[Problem details]
Reproduce only the stretch of entries below that begins at the first line and ends at the line holding "orange round brick E9".

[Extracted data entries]
┄┄┄┄┄┄┄┄┄┄┄┄┄┄┄┄┄┄┄┄
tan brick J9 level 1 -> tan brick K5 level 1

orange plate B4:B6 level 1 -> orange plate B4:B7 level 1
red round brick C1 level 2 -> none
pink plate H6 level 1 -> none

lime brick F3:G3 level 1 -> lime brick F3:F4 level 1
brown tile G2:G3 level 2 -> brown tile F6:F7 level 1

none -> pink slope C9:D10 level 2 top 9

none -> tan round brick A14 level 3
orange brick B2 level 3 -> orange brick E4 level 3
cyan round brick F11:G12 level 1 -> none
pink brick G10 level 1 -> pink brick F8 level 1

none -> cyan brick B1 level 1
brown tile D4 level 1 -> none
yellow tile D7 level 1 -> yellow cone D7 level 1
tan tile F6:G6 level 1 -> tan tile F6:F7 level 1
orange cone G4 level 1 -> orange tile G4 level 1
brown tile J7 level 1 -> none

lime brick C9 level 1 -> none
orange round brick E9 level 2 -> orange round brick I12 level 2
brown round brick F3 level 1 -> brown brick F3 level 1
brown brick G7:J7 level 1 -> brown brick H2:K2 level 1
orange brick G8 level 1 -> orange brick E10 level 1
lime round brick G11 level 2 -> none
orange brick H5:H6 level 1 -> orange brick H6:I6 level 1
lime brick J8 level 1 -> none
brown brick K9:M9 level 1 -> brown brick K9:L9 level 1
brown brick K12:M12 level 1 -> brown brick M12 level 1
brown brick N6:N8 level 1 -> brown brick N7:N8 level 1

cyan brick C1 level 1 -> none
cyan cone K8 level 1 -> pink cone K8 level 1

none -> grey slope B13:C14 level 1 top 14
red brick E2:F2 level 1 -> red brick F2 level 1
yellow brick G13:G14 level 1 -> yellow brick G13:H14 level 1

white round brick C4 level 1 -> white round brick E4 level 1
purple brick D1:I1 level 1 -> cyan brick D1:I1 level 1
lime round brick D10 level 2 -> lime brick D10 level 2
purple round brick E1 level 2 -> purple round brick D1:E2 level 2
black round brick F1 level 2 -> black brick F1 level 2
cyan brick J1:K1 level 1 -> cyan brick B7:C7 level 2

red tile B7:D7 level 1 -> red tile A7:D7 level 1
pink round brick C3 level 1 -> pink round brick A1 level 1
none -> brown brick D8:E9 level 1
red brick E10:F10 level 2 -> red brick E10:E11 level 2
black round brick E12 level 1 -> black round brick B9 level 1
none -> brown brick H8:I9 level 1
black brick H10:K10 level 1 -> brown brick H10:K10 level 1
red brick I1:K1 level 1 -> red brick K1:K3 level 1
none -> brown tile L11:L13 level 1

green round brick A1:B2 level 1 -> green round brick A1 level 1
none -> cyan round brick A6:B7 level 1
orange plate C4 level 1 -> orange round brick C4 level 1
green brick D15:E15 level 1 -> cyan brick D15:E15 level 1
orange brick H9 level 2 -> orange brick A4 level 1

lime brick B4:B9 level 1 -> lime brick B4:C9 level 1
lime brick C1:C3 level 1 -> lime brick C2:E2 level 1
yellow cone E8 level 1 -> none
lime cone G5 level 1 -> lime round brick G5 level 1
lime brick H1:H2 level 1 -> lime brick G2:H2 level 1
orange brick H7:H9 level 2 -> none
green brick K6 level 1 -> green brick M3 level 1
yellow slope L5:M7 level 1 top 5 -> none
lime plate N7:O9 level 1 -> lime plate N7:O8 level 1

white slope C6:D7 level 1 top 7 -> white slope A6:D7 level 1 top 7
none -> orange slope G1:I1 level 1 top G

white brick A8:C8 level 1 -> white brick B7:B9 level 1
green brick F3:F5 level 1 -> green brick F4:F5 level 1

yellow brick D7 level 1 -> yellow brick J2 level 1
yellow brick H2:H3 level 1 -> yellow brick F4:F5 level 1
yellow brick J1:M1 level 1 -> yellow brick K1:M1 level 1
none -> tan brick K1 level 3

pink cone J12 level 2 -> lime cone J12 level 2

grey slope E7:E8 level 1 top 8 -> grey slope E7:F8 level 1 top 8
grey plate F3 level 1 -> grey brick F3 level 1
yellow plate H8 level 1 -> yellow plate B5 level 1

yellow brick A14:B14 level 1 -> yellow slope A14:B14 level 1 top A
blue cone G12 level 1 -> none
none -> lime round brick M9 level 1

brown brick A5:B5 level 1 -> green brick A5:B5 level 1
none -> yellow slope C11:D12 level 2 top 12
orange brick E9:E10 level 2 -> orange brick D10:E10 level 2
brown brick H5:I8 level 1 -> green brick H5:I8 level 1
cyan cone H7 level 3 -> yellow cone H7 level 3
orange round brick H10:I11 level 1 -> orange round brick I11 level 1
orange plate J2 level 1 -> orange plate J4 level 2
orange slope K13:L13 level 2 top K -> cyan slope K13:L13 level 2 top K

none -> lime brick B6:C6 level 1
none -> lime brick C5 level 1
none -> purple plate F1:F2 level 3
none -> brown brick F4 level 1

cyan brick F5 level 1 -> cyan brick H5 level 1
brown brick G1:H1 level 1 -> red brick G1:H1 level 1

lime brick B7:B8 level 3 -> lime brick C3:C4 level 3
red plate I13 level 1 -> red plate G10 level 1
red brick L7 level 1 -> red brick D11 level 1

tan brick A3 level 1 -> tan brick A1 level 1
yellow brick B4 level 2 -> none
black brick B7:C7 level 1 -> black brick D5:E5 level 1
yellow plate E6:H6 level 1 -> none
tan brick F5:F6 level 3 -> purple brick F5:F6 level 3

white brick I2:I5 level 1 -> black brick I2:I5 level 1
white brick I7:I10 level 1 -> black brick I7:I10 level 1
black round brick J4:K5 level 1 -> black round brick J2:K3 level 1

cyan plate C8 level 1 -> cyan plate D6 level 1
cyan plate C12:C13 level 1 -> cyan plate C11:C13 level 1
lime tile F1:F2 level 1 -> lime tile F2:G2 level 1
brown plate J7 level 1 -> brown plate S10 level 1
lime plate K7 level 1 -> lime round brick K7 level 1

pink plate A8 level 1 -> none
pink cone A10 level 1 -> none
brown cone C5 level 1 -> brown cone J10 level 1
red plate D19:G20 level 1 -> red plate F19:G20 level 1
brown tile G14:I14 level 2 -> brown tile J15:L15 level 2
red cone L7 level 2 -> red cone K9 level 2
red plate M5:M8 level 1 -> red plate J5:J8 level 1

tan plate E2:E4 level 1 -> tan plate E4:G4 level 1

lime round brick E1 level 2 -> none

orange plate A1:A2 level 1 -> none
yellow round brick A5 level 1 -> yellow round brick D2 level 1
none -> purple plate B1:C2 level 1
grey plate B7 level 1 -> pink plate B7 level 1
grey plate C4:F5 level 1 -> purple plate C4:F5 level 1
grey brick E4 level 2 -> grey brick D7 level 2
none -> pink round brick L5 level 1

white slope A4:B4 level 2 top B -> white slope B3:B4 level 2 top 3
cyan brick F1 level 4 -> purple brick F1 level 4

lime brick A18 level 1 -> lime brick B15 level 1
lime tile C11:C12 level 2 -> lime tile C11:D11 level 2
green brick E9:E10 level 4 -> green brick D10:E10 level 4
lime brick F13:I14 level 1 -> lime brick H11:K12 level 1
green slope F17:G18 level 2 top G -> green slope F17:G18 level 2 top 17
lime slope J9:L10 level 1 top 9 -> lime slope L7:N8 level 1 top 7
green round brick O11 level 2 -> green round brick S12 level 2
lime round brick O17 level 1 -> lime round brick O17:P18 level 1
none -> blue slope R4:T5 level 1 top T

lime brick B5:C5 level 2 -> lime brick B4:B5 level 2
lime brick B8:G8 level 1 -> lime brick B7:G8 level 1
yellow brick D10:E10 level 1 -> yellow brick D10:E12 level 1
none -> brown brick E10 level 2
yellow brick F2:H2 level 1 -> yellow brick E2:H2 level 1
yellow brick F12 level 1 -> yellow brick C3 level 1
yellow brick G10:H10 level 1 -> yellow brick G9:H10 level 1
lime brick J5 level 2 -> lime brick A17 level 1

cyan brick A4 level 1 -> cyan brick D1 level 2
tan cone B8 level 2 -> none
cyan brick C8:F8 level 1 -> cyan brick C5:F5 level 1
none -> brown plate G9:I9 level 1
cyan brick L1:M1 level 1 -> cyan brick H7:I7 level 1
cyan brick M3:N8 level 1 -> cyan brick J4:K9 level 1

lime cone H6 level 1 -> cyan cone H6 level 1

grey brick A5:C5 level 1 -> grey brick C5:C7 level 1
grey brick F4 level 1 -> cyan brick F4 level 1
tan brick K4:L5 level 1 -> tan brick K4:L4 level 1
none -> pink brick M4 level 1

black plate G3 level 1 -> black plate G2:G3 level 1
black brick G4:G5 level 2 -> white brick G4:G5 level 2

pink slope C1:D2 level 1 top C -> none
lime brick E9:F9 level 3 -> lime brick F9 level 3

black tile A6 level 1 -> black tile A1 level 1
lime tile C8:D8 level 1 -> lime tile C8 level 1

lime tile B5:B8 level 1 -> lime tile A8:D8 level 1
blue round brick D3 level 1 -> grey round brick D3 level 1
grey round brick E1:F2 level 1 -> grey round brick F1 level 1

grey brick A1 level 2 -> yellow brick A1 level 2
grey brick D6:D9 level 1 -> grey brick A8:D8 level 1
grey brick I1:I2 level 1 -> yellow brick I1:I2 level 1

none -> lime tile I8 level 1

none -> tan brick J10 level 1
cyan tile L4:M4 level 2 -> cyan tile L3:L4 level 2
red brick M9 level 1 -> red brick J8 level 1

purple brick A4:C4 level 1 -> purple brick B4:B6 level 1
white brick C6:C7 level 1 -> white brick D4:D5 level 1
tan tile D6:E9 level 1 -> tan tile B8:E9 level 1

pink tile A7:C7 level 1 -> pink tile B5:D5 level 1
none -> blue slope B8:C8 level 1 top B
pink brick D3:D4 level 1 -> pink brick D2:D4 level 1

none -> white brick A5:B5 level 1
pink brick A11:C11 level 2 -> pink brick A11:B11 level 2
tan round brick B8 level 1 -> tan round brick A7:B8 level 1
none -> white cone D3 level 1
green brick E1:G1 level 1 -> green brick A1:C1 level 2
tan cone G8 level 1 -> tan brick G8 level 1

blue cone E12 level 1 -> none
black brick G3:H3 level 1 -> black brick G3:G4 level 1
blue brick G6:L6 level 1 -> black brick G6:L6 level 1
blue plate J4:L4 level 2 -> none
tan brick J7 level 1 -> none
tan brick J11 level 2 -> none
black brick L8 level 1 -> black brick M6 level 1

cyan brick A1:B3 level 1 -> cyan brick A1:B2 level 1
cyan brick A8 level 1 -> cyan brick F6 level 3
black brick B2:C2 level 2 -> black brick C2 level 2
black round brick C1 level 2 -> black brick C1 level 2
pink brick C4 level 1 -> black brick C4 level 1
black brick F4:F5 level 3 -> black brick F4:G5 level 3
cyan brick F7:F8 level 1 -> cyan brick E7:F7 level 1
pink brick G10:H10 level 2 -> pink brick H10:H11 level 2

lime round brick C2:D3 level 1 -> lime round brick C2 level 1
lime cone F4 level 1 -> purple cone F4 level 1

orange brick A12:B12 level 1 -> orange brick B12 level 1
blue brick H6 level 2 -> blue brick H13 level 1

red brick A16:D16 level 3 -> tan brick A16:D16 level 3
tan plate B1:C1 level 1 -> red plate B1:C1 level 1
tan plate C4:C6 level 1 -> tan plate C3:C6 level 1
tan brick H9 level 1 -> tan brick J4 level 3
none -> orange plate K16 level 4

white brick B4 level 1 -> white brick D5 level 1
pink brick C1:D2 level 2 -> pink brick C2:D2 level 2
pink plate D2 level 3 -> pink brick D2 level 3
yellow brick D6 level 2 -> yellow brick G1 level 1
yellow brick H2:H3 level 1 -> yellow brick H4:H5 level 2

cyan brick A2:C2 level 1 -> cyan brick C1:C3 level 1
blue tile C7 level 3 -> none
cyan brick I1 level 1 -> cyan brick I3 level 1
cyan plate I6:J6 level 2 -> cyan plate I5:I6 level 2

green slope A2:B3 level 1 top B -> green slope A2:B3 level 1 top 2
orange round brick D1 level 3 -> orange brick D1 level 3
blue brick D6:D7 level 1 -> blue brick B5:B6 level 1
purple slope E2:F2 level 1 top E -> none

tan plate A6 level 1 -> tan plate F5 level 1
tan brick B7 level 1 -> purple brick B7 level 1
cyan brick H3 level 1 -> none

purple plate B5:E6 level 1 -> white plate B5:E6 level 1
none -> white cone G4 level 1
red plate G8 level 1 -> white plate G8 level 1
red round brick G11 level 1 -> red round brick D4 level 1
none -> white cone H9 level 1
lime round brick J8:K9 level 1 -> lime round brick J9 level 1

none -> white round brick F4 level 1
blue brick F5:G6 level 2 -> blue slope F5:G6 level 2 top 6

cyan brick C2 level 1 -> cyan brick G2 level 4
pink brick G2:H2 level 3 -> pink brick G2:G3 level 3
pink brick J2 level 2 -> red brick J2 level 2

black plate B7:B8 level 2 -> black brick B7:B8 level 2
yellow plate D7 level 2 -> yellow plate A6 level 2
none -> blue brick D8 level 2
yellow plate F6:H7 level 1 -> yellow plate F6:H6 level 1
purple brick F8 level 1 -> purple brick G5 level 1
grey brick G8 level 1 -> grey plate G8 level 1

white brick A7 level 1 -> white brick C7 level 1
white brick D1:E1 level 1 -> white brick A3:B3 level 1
┄┄┄┄┄┄┄┄┄┄┄┄┄┄┄┄┄┄┄┄
[Solution to the problem]
tan brick J9 level 1 -> tan brick K5 level 1

orange plate B4:B6 level 1 -> orange plate B4:B7 level 1
red round brick C1 level 2 -> none
pink plate H6 level 1 -> none

lime brick F3:G3 level 1 -> lime brick F3:F4 level 1
brown tile G2:G3 level 2 -> brown tile F6:F7 level 1

none -> pink slope C9:D10 level 2 top 9

none -> tan round brick A14 level 3
orange brick B2 level 3 -> orange brick E4 level 3
cyan round brick F11:G12 level 1 -> none
pink brick G10 level 1 -> pink brick F8 level 1

none -> cyan brick B1 level 1
brown tile D4 level 1 -> none
yellow tile D7 level 1 -> yellow cone D7 level 1
tan tile F6:G6 level 1 -> tan tile F6:F7 level 1
orange cone G4 level 1 -> orange tile G4 level 1
brown tile J7 level 1 -> none

lime brick C9 level 1 -> none
orange round brick E9 level 2 -> orange round brick I12 level 2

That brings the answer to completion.